Work to be completed:
Copy every line of the listing below word for word, keeping its order.

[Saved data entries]
- - - - - - -

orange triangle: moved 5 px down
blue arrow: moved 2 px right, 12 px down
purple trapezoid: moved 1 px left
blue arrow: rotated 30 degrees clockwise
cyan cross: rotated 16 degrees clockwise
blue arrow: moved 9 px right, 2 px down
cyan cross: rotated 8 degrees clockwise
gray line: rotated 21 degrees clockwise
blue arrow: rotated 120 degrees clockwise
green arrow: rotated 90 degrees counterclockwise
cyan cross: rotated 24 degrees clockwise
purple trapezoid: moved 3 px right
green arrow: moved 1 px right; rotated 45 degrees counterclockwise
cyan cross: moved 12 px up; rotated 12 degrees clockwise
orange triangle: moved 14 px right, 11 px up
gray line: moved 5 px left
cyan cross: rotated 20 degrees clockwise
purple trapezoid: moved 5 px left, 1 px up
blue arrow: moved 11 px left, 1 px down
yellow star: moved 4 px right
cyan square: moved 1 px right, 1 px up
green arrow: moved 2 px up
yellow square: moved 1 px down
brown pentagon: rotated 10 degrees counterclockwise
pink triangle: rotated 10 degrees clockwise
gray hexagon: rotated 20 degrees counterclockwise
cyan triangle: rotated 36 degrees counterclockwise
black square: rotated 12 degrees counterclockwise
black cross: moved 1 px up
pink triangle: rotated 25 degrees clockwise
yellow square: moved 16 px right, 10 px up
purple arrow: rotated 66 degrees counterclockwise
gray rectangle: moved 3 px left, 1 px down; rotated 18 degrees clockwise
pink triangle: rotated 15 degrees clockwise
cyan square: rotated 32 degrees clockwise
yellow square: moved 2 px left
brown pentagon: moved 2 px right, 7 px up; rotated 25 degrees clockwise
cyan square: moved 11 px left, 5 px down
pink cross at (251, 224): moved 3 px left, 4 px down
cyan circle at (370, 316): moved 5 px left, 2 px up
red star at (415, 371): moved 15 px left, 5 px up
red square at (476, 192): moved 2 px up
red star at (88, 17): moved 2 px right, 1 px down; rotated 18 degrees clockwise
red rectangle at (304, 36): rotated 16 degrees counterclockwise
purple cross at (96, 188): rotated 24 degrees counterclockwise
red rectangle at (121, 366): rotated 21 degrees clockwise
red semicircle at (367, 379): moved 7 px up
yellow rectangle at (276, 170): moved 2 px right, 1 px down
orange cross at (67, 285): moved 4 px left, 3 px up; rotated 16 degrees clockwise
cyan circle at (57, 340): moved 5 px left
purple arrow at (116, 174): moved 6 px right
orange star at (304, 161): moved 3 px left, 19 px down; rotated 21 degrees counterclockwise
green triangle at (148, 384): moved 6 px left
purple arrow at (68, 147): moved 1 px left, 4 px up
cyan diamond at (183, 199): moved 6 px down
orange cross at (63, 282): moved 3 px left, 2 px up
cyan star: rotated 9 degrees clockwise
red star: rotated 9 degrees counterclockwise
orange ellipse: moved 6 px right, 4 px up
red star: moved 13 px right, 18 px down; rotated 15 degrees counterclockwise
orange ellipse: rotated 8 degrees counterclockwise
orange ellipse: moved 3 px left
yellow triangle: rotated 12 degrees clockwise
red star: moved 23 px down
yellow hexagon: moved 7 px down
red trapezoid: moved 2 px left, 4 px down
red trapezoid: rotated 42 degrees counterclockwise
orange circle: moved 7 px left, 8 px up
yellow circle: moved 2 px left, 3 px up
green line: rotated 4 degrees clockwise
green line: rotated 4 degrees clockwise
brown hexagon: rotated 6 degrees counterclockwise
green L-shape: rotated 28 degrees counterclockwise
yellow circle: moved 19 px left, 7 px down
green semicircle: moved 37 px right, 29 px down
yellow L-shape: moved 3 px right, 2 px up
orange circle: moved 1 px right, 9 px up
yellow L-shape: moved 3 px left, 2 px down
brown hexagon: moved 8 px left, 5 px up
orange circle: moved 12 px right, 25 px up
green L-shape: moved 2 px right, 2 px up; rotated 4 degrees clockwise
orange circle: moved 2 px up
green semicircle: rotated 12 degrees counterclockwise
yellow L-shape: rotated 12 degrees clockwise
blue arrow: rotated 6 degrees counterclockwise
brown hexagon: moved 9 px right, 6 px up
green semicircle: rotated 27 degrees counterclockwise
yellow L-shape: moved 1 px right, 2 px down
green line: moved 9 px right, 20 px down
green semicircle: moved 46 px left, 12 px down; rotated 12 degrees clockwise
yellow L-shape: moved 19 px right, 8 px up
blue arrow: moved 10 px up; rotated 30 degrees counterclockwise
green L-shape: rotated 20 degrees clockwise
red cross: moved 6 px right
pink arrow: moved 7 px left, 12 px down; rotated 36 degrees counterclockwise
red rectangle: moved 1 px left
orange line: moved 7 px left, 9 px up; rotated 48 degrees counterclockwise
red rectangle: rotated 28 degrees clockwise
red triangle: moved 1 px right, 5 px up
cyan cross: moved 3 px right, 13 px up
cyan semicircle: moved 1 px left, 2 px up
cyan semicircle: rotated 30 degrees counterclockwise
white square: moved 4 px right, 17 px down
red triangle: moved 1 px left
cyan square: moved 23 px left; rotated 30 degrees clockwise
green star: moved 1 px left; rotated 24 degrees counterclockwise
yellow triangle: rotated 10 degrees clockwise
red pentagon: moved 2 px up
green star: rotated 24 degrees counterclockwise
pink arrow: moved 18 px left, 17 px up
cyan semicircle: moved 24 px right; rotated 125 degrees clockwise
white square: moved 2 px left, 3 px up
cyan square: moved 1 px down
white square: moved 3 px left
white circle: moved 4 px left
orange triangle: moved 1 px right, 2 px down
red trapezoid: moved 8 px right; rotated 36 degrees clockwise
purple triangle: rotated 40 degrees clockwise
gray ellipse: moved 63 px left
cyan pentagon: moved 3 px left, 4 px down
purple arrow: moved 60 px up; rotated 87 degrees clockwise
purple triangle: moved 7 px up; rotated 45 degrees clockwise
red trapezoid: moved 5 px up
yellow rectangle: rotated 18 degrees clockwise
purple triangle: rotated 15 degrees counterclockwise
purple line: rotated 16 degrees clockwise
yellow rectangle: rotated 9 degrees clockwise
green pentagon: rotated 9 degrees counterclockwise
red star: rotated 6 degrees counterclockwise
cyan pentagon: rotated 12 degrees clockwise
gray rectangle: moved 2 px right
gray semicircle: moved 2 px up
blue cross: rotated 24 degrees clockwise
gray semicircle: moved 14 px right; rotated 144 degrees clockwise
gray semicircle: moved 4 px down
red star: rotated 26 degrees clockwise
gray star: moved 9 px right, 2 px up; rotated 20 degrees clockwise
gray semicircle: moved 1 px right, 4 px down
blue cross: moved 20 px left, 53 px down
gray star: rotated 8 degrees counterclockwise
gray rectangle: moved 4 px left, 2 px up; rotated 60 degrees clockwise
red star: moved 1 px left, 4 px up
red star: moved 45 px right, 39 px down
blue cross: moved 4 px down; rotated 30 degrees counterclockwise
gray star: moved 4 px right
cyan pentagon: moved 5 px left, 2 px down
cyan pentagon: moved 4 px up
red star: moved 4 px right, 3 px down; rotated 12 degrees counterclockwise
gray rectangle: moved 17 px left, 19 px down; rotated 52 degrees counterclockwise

- - - - - - -

Solved exercise:
orange triangle: moved 5 px down
blue arrow: moved 2 px right, 12 px down
purple trapezoid: moved 1 px left
blue arrow: rotated 30 degrees clockwise
cyan cross: rotated 16 degrees clockwise
blue arrow: moved 9 px right, 2 px down
cyan cross: rotated 8 degrees clockwise
gray line: rotated 21 degrees clockwise
blue arrow: rotated 120 degrees clockwise
green arrow: rotated 90 degrees counterclockwise
cyan cross: rotated 24 degrees clockwise
purple trapezoid: moved 3 px right
green arrow: moved 1 px right; rotated 45 degrees counterclockwise
cyan cross: moved 12 px up; rotated 12 degrees clockwise
orange triangle: moved 14 px right, 11 px up
gray line: moved 5 px left
cyan cross: rotated 20 degrees clockwise
purple trapezoid: moved 5 px left, 1 px up
blue arrow: moved 11 px left, 1 px down
yellow star: moved 4 px right
cyan square: moved 1 px right, 1 px up
green arrow: moved 2 px up
yellow square: moved 1 px down
brown pentagon: rotated 10 degrees counterclockwise
pink triangle: rotated 10 degrees clockwise
gray hexagon: rotated 20 degrees counterclockwise
cyan triangle: rotated 36 degrees counterclockwise
black square: rotated 12 degrees counterclockwise
black cross: moved 1 px up
pink triangle: rotated 25 degrees clockwise
yellow square: moved 16 px right, 10 px up
purple arrow: rotated 66 degrees counterclockwise
gray rectangle: moved 3 px left, 1 px down; rotated 18 degrees clockwise
pink triangle: rotated 15 degrees clockwise
cyan square: rotated 32 degrees clockwise
yellow square: moved 2 px left
brown pentagon: moved 2 px right, 7 px up; rotated 25 degrees clockwise
cyan square: moved 11 px left, 5 px down
pink cross at (251, 224): moved 3 px left, 4 px down
cyan circle at (370, 316): moved 5 px left, 2 px up
red star at (415, 371): moved 15 px left, 5 px up
red square at (476, 192): moved 2 px up
red star at (88, 17): moved 2 px right, 1 px down; rotated 18 degrees clockwise
red rectangle at (304, 36): rotated 16 degrees counterclockwise
purple cross at (96, 188): rotated 24 degrees counterclockwise
red rectangle at (121, 366): rotated 21 degrees clockwise
red semicircle at (367, 379): moved 7 px up
yellow rectangle at (276, 170): moved 2 px right, 1 px down
orange cross at (67, 285): moved 4 px left, 3 px up; rotated 16 degrees clockwise
cyan circle at (57, 340): moved 5 px left
purple arrow at (116, 174): moved 6 px right
orange star at (304, 161): moved 3 px left, 19 px down; rotated 21 degrees counterclockwise
green triangle at (148, 384): moved 6 px left
purple arrow at (68, 147): moved 1 px left, 4 px up
cyan diamond at (183, 199): moved 6 px down
orange cross at (63, 282): moved 3 px left, 2 px up
cyan star: rotated 9 degrees clockwise
red star: rotated 9 degrees counterclockwise
orange ellipse: moved 6 px right, 4 px up
red star: moved 13 px right, 18 px down; rotated 15 degrees counterclockwise
orange ellipse: rotated 8 degrees counterclockwise
orange ellipse: moved 3 px left
yellow triangle: rotated 12 degrees clockwise
red star: moved 23 px down
yellow hexagon: moved 7 px down
red trapezoid: moved 2 px left, 4 px down
red trapezoid: rotated 42 degrees counterclockwise
orange circle: moved 7 px left, 8 px up
yellow circle: moved 2 px left, 3 px up
green line: rotated 4 degrees clockwise
green line: rotated 4 degrees clockwise
brown hexagon: rotated 6 degrees counterclockwise
green L-shape: rotated 28 degrees counterclockwise
yellow circle: moved 19 px left, 7 px down
green semicircle: moved 37 px right, 29 px down
yellow L-shape: moved 3 px right, 2 px up
orange circle: moved 1 px right, 9 px up
yellow L-shape: moved 3 px left, 2 px down
brown hexagon: moved 8 px left, 5 px up
orange circle: moved 12 px right, 25 px up
green L-shape: moved 2 px right, 2 px up; rotated 4 degrees clockwise
orange circle: moved 2 px up
green semicircle: rotated 12 degrees counterclockwise
yellow L-shape: rotated 12 degrees clockwise
blue arrow: rotated 6 degrees counterclockwise
brown hexagon: moved 9 px right, 6 px up
green semicircle: rotated 27 degrees counterclockwise
yellow L-shape: moved 1 px right, 2 px down
green line: moved 9 px right, 20 px down
green semicircle: moved 46 px left, 12 px down; rotated 12 degrees clockwise
yellow L-shape: moved 19 px right, 8 px up
blue arrow: moved 10 px up; rotated 30 degrees counterclockwise
green L-shape: rotated 20 degrees clockwise
red cross: moved 6 px right
pink arrow: moved 7 px left, 12 px down; rotated 36 degrees counterclockwise
red rectangle: moved 1 px left
orange line: moved 7 px left, 9 px up; rotated 48 degrees counterclockwise
red rectangle: rotated 28 degrees clockwise
red triangle: moved 1 px right, 5 px up
cyan cross: moved 3 px right, 13 px up
cyan semicircle: moved 1 px left, 2 px up
cyan semicircle: rotated 30 degrees counterclockwise
white square: moved 4 px right, 17 px down
red triangle: moved 1 px left
cyan square: moved 23 px left; rotated 30 degrees clockwise
green star: moved 1 px left; rotated 24 degrees counterclockwise
yellow triangle: rotated 10 degrees clockwise
red pentagon: moved 2 px up
green star: rotated 24 degrees counterclockwise
pink arrow: moved 18 px left, 17 px up
cyan semicircle: moved 24 px right; rotated 125 degrees clockwise
white square: moved 2 px left, 3 px up
cyan square: moved 1 px down
white square: moved 3 px left
white circle: moved 4 px left
orange triangle: moved 1 px right, 2 px down
red trapezoid: moved 8 px right; rotated 36 degrees clockwise
purple triangle: rotated 40 degrees clockwise
gray ellipse: moved 63 px left
cyan pentagon: moved 3 px left, 4 px down
purple arrow: moved 60 px up; rotated 87 degrees clockwise
purple triangle: moved 7 px up; rotated 45 degrees clockwise
red trapezoid: moved 5 px up
yellow rectangle: rotated 18 degrees clockwise
purple triangle: rotated 15 degrees counterclockwise
purple line: rotated 16 degrees clockwise
yellow rectangle: rotated 9 degrees clockwise
green pentagon: rotated 9 degrees counterclockwise
red star: rotated 6 degrees counterclockwise
cyan pentagon: rotated 12 degrees clockwise
gray rectangle: moved 2 px right
gray semicircle: moved 2 px up
blue cross: rotated 24 degrees clockwise
gray semicircle: moved 14 px right; rotated 144 degrees clockwise
gray semicircle: moved 4 px down
red star: rotated 26 degrees clockwise
gray star: moved 9 px right, 2 px up; rotated 20 degrees clockwise
gray semicircle: moved 1 px right, 4 px down
blue cross: moved 20 px left, 53 px down
gray star: rotated 8 degrees counterclockwise
gray rectangle: moved 4 px left, 2 px up; rotated 60 degrees clockwise
red star: moved 1 px left, 4 px up
red star: moved 45 px right, 39 px down
blue cross: moved 4 px down; rotated 30 degrees counterclockwise
gray star: moved 4 px right
cyan pentagon: moved 5 px left, 2 px down
cyan pentagon: moved 4 px up
red star: moved 4 px right, 3 px down; rotated 12 degrees counterclockwise
gray rectangle: moved 17 px left, 19 px down; rotated 52 degrees counterclockwise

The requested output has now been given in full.